→ **AUFGABENDATEN**
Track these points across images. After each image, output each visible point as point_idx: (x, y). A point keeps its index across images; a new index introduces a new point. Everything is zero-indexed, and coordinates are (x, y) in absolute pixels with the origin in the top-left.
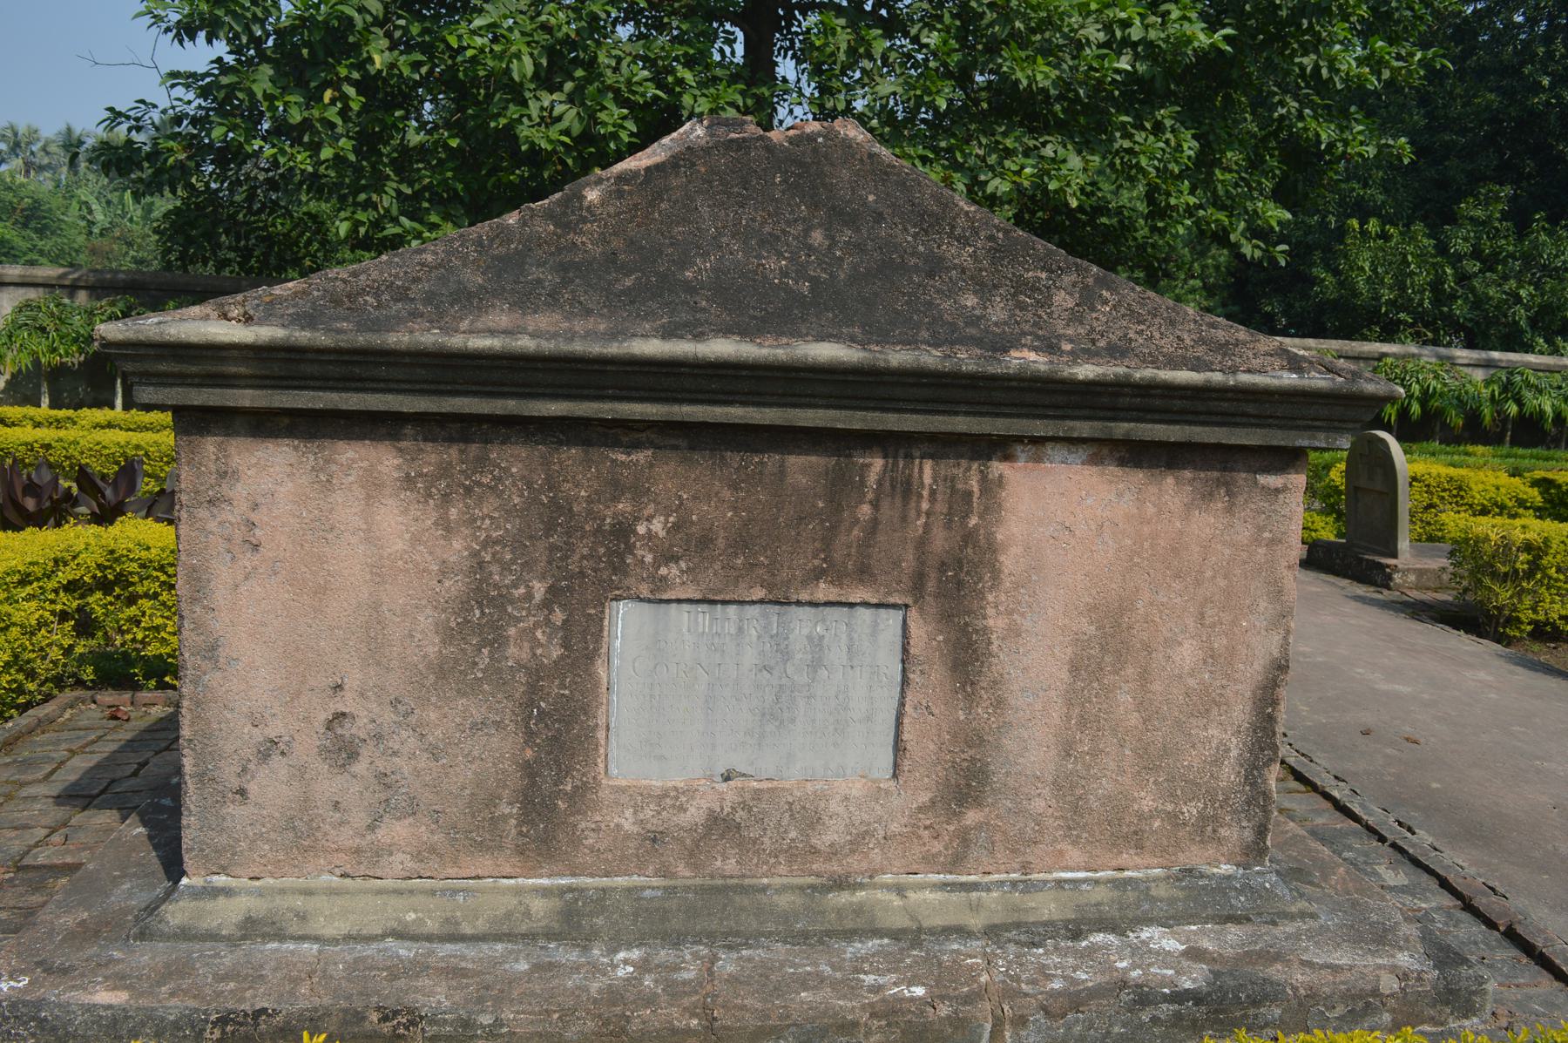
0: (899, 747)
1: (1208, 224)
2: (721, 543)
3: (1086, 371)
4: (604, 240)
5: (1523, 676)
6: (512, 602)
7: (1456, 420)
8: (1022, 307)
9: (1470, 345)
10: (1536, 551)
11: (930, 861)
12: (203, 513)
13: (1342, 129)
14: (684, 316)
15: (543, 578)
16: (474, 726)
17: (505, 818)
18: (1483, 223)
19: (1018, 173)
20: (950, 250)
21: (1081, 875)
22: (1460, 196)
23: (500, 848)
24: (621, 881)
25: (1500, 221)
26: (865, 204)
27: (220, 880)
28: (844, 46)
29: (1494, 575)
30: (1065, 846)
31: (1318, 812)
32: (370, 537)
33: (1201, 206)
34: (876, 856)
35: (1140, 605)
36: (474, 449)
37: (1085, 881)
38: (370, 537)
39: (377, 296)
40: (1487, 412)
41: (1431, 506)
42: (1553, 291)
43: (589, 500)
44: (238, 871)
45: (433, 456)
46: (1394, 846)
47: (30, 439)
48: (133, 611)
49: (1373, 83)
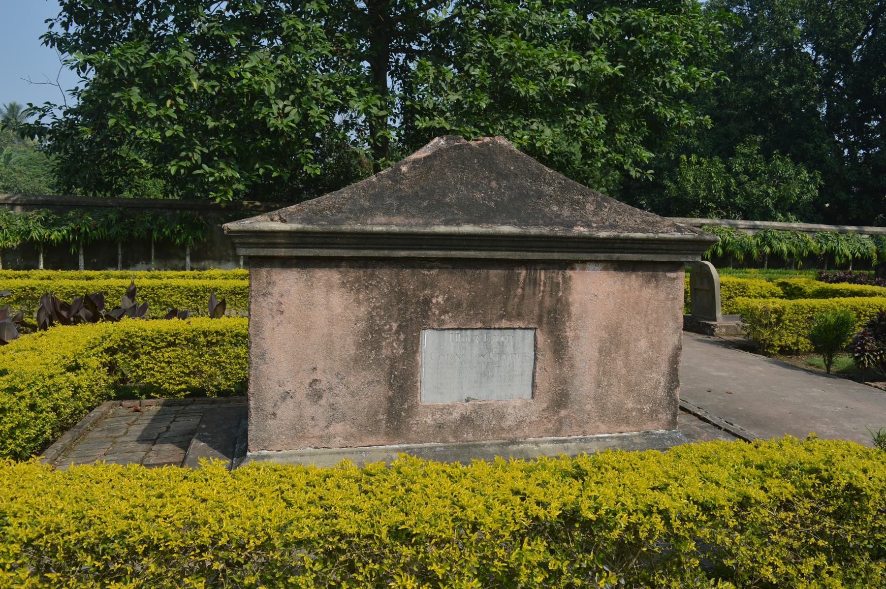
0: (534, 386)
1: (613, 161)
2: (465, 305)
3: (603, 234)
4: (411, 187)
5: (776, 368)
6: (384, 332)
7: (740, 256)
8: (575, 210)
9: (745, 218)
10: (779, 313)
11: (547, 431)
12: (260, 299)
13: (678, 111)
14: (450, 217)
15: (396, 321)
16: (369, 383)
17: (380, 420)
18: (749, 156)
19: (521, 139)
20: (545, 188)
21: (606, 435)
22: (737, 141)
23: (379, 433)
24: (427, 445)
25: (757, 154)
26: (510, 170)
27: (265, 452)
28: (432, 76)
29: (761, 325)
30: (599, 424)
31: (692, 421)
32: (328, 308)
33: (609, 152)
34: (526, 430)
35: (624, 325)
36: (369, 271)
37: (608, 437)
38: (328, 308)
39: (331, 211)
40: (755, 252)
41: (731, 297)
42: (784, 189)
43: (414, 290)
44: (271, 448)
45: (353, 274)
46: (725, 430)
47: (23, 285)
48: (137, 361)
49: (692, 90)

→ **AUFGABENSTELLUNG**
Geben Sie die gesamten Daten erneut wieder und ersetzen Sie dabei „absolute pixels“ durch „image pixels“, ohne sonst etwas zu verändern. Die Bilder sollen in der Antwort nicht erscheinen.

→ **SCHRIFTLICHE ANTWORT**
Track these points across images. After each image, output each visible point as point_idx: (x, y). A point keeps its index across images; a new index introduces a new point. Everything is zero-indexed, and coordinates are (x, y) in image pixels with the origin in the top-left.
0: (899, 747)
1: (1208, 224)
2: (721, 543)
3: (1086, 371)
4: (604, 240)
5: (1523, 676)
6: (512, 602)
7: (1456, 420)
8: (1022, 307)
9: (1470, 345)
10: (1536, 551)
11: (930, 861)
12: (203, 513)
13: (1342, 129)
14: (684, 316)
15: (543, 578)
16: (474, 726)
17: (505, 818)
18: (1483, 223)
19: (1018, 173)
20: (950, 250)
21: (1081, 875)
22: (1460, 196)
23: (500, 848)
24: (621, 881)
25: (1500, 221)
26: (865, 204)
27: (220, 880)
28: (844, 46)
29: (1494, 575)
30: (1065, 846)
31: (1318, 812)
32: (370, 537)
33: (1201, 206)
34: (876, 856)
35: (1140, 605)
36: (474, 449)
37: (1085, 881)
38: (370, 537)
39: (377, 296)
40: (1487, 412)
41: (1431, 506)
42: (1553, 291)
43: (589, 500)
44: (238, 871)
45: (433, 456)
46: (1394, 846)
47: (30, 439)
48: (133, 611)
49: (1373, 83)
0: (534, 386)
1: (613, 161)
2: (465, 305)
3: (603, 234)
4: (411, 187)
5: (776, 368)
6: (384, 332)
7: (740, 256)
8: (575, 210)
9: (745, 218)
10: (779, 313)
11: (547, 431)
12: (260, 299)
13: (678, 111)
14: (450, 217)
15: (396, 321)
16: (369, 383)
17: (380, 420)
18: (749, 156)
19: (521, 139)
20: (545, 188)
21: (606, 435)
22: (737, 141)
23: (379, 433)
24: (427, 445)
25: (757, 154)
26: (510, 170)
27: (265, 452)
28: (432, 76)
29: (761, 325)
30: (599, 424)
31: (692, 421)
32: (328, 308)
33: (609, 152)
34: (526, 430)
35: (624, 325)
36: (369, 271)
37: (608, 437)
38: (328, 308)
39: (331, 211)
40: (755, 252)
41: (731, 297)
42: (784, 189)
43: (414, 290)
44: (271, 448)
45: (353, 274)
46: (725, 430)
47: (23, 285)
48: (137, 361)
49: (692, 90)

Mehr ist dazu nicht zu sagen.